WHAT YOU WILL DO: From the entries below, transcribe exactly the lines between the line holding "red star: (360, 488) -> (218, 273), turned 30" and the line holding "blue line: (68, 56) -> (67, 58), moved", inclusive; skip all other lines.

***** MATERIAL PROVIDED *****

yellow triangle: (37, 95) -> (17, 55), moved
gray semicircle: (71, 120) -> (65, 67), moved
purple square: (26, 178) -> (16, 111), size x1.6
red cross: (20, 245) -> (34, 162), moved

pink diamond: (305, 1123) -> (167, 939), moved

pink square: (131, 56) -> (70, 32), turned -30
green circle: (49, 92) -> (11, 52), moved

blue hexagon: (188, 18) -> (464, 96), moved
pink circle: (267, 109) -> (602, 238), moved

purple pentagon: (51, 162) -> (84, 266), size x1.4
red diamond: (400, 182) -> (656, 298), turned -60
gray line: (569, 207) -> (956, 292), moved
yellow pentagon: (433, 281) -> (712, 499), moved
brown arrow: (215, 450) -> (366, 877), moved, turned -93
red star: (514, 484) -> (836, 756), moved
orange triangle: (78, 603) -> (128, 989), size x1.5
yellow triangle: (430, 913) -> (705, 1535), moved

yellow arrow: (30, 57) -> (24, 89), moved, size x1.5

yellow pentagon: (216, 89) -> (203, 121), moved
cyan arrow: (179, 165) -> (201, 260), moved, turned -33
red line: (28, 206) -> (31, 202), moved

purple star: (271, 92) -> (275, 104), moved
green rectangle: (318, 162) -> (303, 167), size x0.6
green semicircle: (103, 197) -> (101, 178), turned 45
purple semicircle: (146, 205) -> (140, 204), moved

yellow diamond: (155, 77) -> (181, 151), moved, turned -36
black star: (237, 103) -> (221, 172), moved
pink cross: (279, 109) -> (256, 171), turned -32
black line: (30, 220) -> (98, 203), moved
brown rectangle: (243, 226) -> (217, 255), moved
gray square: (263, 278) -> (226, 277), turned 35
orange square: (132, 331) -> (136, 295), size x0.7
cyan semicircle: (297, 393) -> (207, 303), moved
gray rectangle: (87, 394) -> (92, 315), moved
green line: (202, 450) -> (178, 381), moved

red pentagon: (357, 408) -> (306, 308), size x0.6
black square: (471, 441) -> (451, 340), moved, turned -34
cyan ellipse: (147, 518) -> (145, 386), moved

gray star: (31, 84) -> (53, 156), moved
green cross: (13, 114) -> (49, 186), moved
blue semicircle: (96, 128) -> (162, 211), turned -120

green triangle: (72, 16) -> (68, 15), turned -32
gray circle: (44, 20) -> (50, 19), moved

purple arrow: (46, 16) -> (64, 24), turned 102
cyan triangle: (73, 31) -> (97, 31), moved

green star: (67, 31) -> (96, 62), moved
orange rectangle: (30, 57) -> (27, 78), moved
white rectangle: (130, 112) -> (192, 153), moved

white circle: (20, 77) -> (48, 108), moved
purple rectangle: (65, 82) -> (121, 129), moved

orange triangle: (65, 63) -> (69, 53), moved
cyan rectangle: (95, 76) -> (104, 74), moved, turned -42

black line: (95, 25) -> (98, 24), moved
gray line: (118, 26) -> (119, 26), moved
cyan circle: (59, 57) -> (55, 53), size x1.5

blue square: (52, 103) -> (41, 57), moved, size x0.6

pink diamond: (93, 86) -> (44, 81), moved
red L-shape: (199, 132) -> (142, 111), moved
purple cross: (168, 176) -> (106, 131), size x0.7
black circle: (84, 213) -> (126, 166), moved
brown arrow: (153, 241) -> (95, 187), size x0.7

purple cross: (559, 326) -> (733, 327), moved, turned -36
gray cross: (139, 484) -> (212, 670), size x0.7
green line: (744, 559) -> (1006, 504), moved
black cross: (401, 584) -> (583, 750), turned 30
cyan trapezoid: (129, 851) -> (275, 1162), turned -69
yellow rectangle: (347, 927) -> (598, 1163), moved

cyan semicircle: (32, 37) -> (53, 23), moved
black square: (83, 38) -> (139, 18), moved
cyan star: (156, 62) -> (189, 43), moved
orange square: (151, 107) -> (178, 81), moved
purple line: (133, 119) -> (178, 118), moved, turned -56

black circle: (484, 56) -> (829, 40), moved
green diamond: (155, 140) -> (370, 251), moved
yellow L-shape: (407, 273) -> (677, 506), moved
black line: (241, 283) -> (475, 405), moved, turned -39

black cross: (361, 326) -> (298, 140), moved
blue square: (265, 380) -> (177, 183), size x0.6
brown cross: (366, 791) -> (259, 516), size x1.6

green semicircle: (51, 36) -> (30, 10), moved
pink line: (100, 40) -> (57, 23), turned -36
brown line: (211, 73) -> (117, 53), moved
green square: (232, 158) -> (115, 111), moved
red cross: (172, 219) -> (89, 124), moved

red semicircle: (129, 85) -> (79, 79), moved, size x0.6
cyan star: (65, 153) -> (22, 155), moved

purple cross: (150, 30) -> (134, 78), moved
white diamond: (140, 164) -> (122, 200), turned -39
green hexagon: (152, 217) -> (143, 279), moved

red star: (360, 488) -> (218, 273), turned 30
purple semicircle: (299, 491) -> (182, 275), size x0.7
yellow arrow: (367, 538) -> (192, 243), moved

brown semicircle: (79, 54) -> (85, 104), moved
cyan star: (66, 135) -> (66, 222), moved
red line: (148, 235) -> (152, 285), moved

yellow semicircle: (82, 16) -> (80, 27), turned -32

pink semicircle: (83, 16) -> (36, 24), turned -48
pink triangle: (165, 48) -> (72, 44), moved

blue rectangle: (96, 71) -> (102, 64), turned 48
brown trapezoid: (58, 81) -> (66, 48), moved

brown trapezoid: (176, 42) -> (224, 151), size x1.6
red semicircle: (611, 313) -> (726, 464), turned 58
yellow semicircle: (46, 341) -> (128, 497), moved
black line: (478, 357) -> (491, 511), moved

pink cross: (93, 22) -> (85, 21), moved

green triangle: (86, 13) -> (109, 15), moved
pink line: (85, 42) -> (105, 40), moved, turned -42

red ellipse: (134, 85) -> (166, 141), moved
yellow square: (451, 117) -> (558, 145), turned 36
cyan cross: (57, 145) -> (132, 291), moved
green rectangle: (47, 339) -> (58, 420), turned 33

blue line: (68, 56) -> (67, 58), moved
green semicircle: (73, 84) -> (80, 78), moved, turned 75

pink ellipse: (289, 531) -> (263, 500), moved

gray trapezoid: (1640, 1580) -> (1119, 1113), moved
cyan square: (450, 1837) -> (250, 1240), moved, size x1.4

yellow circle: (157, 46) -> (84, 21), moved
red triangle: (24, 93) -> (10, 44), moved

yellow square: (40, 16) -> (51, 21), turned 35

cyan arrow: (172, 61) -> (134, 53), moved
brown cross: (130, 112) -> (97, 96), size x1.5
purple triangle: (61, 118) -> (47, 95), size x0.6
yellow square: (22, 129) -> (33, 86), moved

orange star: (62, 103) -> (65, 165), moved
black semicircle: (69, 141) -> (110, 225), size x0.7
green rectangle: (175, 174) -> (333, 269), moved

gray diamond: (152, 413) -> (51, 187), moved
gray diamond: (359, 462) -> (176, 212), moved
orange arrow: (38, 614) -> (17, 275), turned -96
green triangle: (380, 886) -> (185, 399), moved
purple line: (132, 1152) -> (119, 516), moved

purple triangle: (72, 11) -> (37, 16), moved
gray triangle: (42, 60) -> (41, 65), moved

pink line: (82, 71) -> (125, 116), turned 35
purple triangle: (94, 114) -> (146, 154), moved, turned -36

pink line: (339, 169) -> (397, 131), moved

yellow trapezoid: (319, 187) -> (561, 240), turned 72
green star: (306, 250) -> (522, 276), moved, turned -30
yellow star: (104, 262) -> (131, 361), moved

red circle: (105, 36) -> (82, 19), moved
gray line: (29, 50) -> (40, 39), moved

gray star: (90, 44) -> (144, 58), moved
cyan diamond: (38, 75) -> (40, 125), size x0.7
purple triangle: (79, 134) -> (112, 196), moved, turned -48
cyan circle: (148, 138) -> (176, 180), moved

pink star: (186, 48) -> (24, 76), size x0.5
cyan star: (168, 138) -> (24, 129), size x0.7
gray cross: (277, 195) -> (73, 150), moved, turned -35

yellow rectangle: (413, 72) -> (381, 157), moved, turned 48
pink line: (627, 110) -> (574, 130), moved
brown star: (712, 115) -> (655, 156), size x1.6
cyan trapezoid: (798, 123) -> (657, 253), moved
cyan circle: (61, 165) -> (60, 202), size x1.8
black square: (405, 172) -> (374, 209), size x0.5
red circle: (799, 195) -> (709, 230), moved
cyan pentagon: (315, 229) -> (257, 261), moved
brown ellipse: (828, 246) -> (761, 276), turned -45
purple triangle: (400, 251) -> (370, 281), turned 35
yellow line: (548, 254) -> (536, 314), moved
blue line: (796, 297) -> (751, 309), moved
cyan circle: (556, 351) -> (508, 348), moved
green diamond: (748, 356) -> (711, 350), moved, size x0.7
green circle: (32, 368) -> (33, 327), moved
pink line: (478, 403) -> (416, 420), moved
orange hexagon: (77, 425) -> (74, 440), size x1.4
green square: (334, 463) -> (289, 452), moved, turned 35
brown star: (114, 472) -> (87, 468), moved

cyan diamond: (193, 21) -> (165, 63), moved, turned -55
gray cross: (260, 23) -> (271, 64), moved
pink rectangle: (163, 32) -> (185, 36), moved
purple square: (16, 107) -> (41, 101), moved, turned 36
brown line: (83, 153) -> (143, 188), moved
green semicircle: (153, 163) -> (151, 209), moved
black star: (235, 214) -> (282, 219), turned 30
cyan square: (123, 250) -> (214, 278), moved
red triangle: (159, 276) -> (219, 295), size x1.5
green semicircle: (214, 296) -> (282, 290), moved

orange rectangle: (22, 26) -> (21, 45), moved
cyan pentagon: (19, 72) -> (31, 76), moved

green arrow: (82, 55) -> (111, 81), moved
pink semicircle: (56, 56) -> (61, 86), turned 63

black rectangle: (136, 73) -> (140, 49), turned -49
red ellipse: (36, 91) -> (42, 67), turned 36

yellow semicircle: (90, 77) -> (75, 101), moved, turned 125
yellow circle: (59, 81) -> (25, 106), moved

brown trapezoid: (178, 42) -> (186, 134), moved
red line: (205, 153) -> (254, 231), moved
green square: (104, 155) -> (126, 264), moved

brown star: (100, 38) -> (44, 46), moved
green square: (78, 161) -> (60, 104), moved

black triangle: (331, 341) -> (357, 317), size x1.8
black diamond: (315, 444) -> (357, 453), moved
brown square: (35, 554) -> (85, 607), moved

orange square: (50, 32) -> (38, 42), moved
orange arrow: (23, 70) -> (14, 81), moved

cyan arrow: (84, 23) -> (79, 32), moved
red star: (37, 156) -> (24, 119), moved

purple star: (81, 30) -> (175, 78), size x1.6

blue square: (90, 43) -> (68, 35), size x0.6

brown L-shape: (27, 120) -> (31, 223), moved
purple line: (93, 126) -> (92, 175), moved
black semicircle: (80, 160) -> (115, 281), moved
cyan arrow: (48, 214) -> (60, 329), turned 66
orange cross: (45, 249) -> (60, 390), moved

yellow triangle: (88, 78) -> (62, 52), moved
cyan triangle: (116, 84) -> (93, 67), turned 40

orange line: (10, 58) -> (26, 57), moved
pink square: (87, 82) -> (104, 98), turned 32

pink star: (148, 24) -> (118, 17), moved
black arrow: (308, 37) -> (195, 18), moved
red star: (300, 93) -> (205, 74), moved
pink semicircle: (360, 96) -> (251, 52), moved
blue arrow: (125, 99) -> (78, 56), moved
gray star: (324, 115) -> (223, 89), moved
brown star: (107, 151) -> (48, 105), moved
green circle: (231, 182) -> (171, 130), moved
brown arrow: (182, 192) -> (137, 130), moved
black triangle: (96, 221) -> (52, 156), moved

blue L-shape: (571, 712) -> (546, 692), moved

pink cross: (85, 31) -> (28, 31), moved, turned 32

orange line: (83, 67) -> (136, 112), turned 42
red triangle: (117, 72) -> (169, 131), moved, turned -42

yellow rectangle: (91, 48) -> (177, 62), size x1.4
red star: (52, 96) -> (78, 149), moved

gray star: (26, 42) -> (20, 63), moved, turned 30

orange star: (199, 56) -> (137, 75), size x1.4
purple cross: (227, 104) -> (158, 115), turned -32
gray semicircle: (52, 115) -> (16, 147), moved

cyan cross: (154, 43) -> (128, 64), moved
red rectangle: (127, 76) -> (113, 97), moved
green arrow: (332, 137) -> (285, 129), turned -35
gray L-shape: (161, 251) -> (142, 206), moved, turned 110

*****

ANSWER BOX:
red star: (360, 488) -> (218, 273), turned 30
purple semicircle: (299, 491) -> (182, 275), size x0.7
yellow arrow: (367, 538) -> (192, 243), moved

brown semicircle: (79, 54) -> (85, 104), moved
cyan star: (66, 135) -> (66, 222), moved
red line: (148, 235) -> (152, 285), moved

yellow semicircle: (82, 16) -> (80, 27), turned -32

pink semicircle: (83, 16) -> (36, 24), turned -48
pink triangle: (165, 48) -> (72, 44), moved

blue rectangle: (96, 71) -> (102, 64), turned 48
brown trapezoid: (58, 81) -> (66, 48), moved

brown trapezoid: (176, 42) -> (224, 151), size x1.6
red semicircle: (611, 313) -> (726, 464), turned 58
yellow semicircle: (46, 341) -> (128, 497), moved
black line: (478, 357) -> (491, 511), moved

pink cross: (93, 22) -> (85, 21), moved

green triangle: (86, 13) -> (109, 15), moved
pink line: (85, 42) -> (105, 40), moved, turned -42

red ellipse: (134, 85) -> (166, 141), moved
yellow square: (451, 117) -> (558, 145), turned 36
cyan cross: (57, 145) -> (132, 291), moved
green rectangle: (47, 339) -> (58, 420), turned 33

blue line: (68, 56) -> (67, 58), moved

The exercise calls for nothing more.